- [Dataset records]:
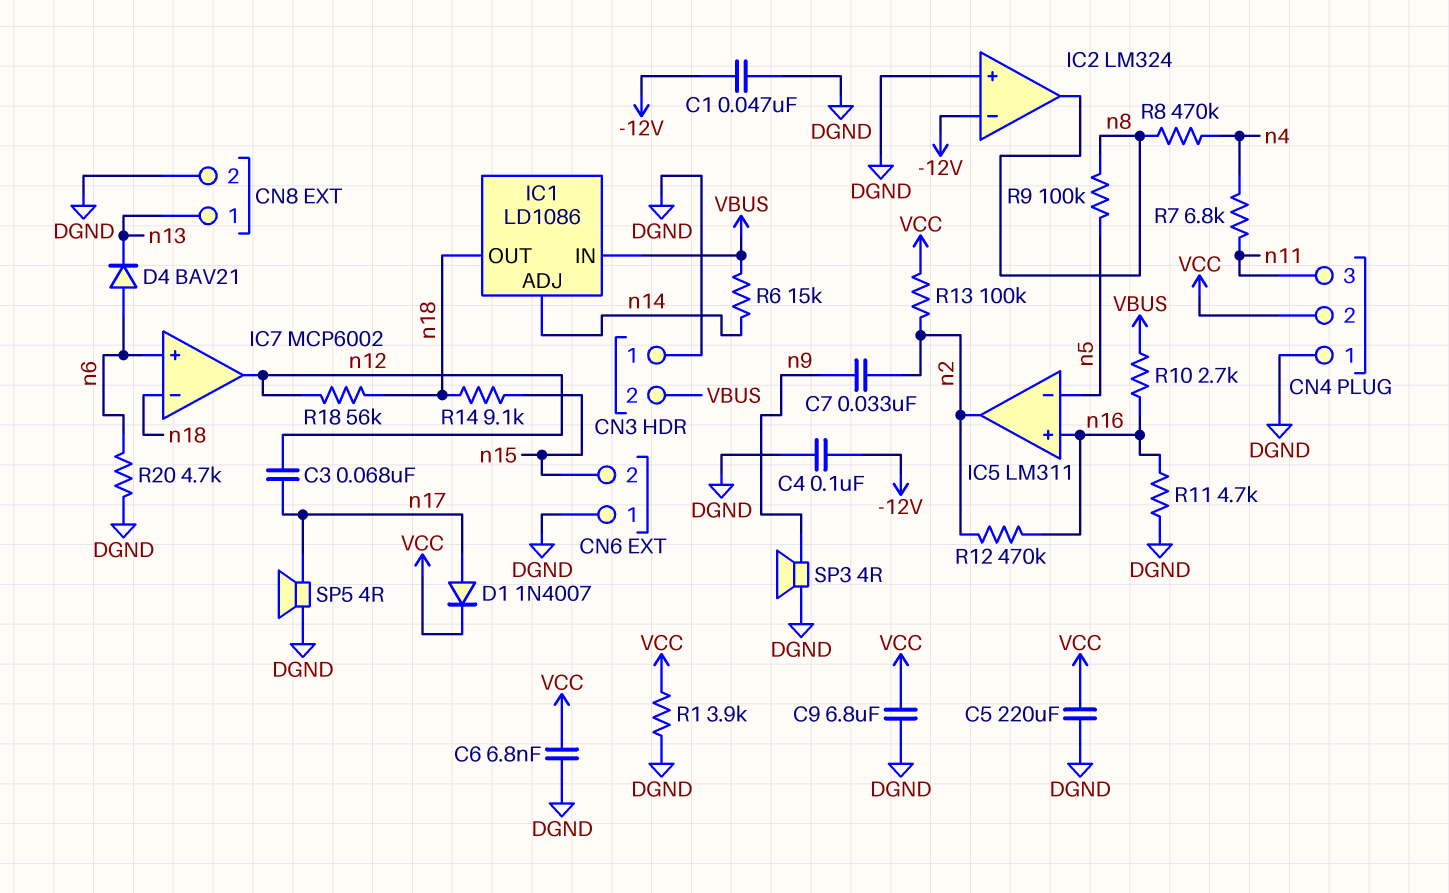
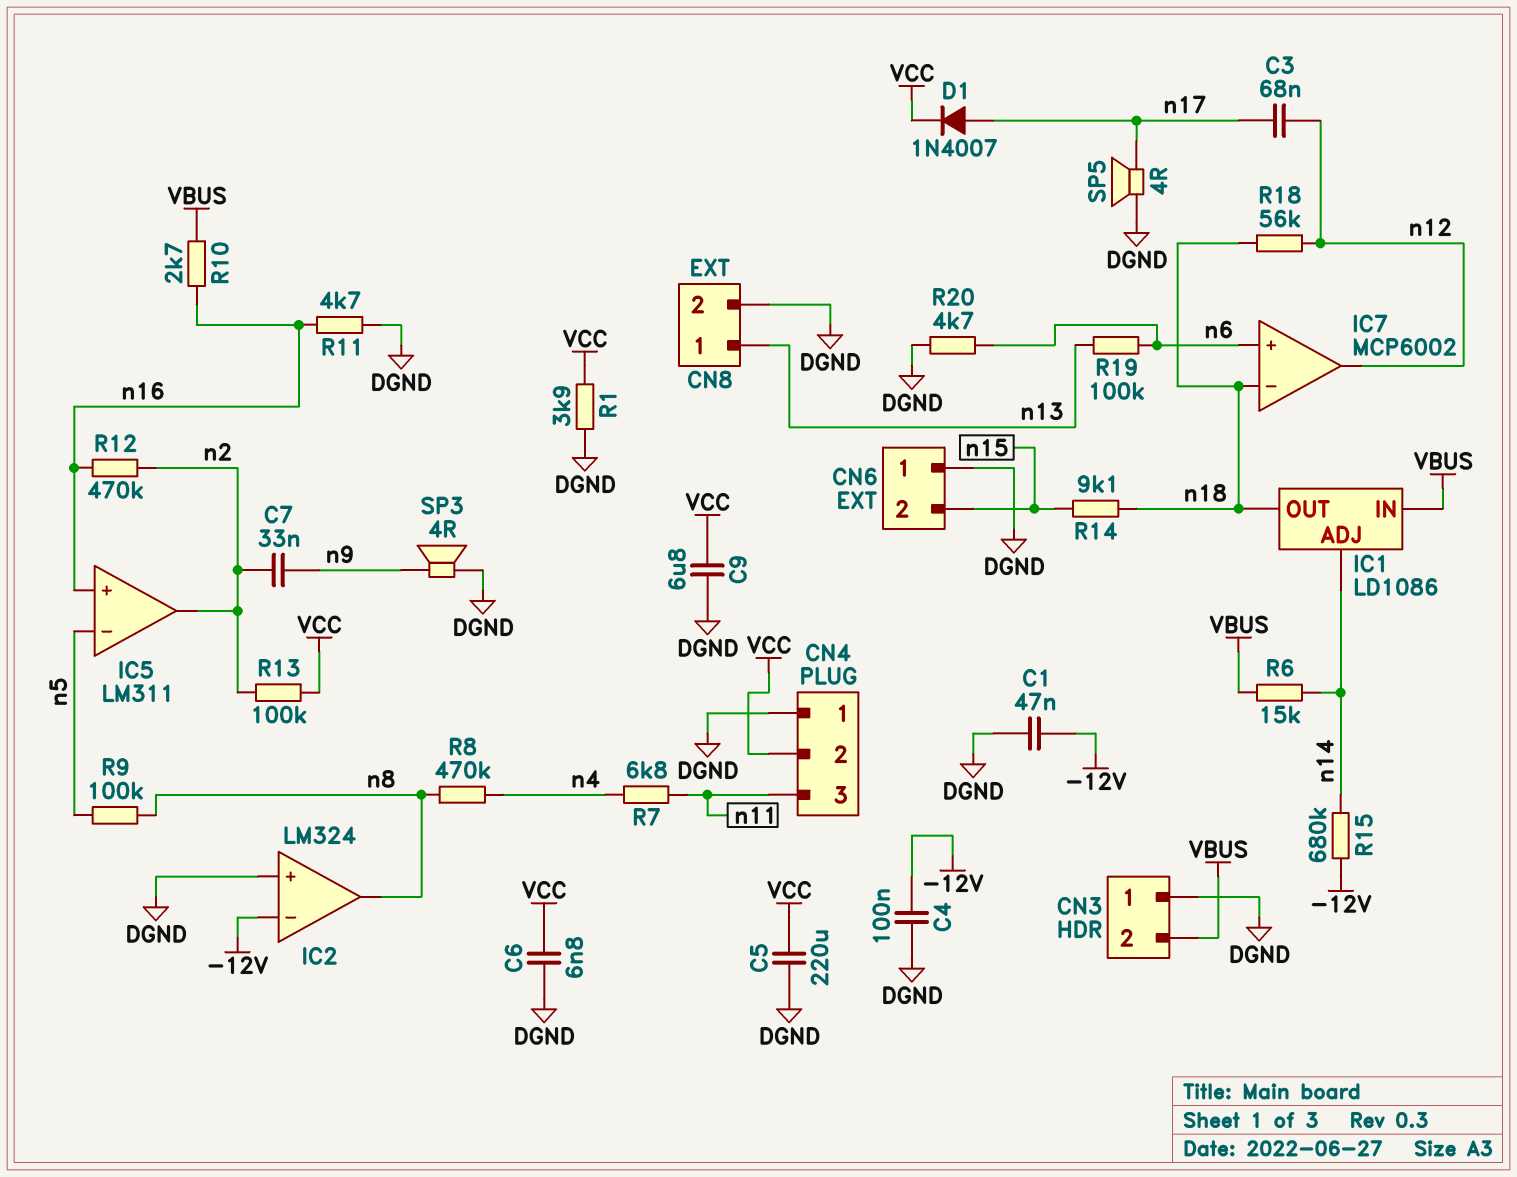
D4: diode BAV21 (A n6, K n13) -> none
R15: none -> 680k (-12V, n14)
R19: none -> 100k (n6, n13)

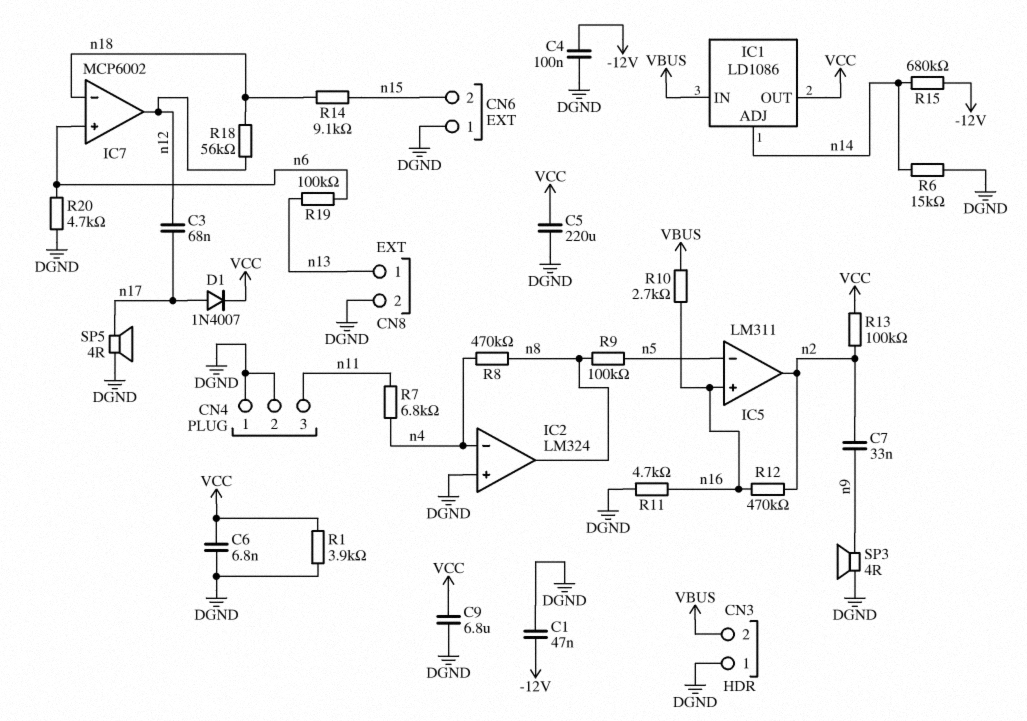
CN4 pin 2: VCC -> DGND
IC1 pin OUT: n18 -> VCC
IC2 pin in-: -12V -> n4
R6: 15k (VBUS, n14) -> 15k (DGND, n14)

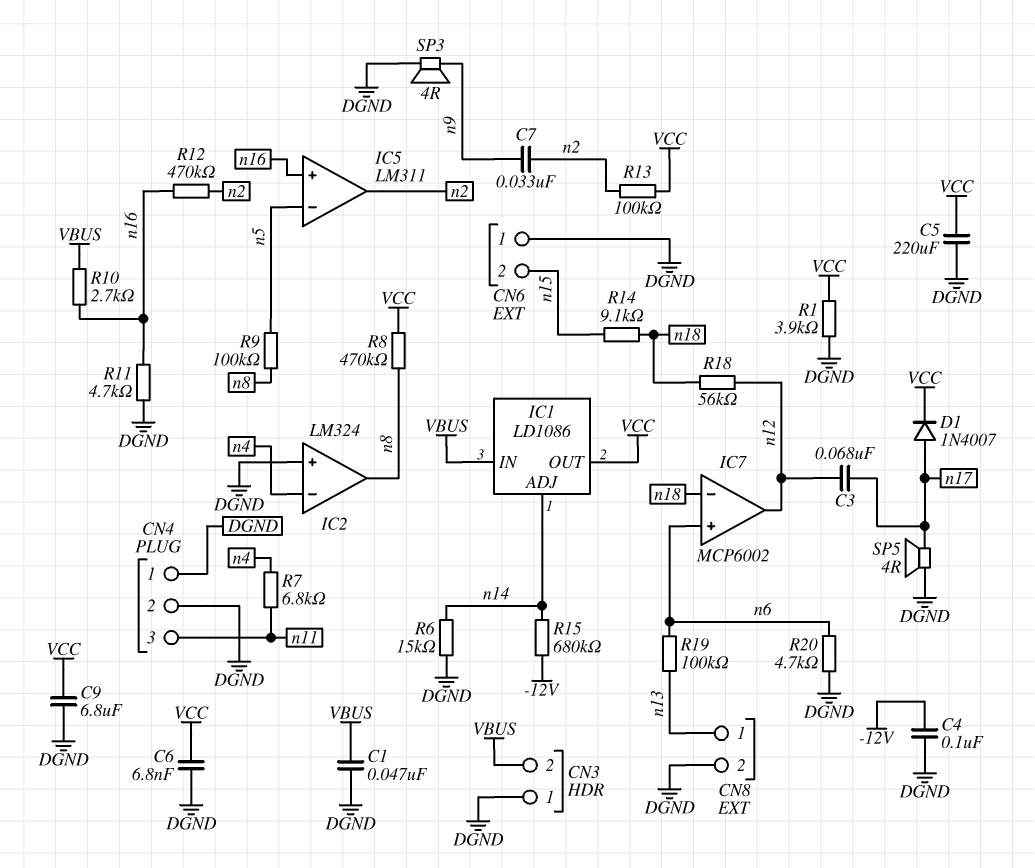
C1: 47nF (-12V, DGND) -> 47nF (DGND, VBUS)
R8: 470k (n4, n8) -> 470k (VCC, n8)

- [Exercise instructions]: Copy out each line of the records where the word "DGND" appears.

- [Task response]:
CN4 pin 2: VCC -> DGND
R6: 15k (VBUS, n14) -> 15k (DGND, n14)
C1: 47nF (-12V, DGND) -> 47nF (DGND, VBUS)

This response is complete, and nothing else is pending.